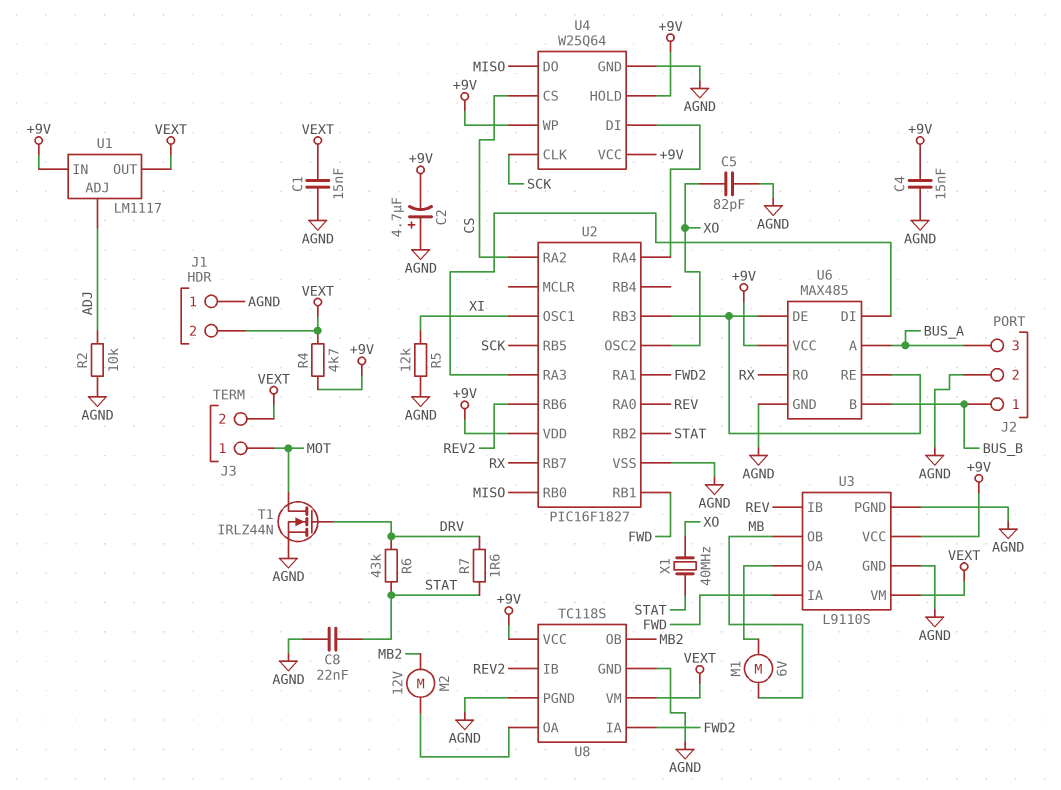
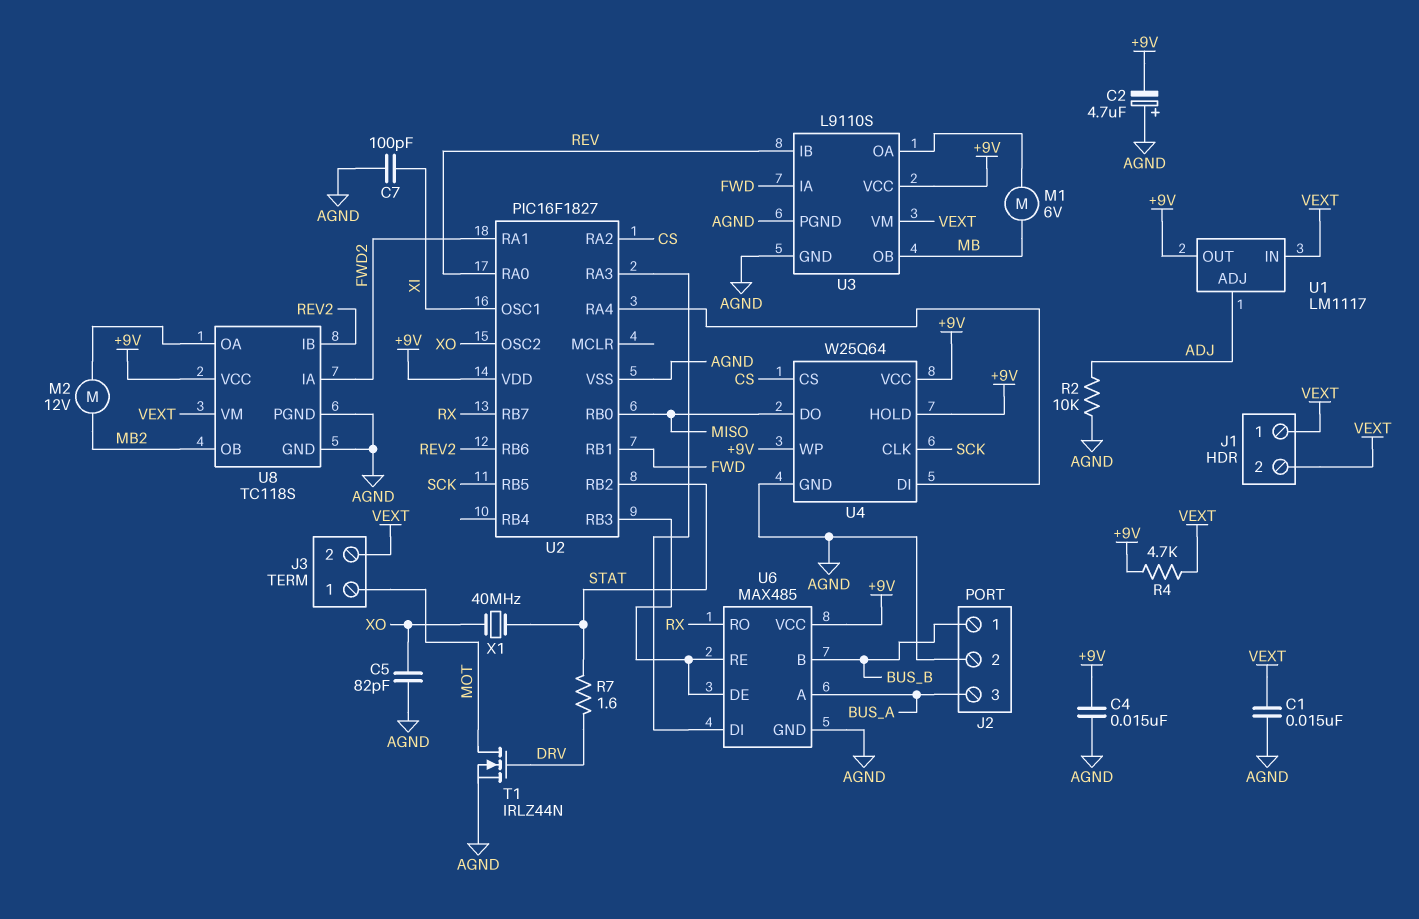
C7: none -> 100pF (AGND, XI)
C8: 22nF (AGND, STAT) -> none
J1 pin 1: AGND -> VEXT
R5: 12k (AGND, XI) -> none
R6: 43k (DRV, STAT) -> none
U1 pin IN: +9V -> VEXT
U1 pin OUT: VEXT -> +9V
##########
### What to do
Transcribe all of the listing precisely. The images stay out of it.

### Finished task
C7: none -> 100pF (AGND, XI)
C8: 22nF (AGND, STAT) -> none
J1 pin 1: AGND -> VEXT
R5: 12k (AGND, XI) -> none
R6: 43k (DRV, STAT) -> none
U1 pin IN: +9V -> VEXT
U1 pin OUT: VEXT -> +9V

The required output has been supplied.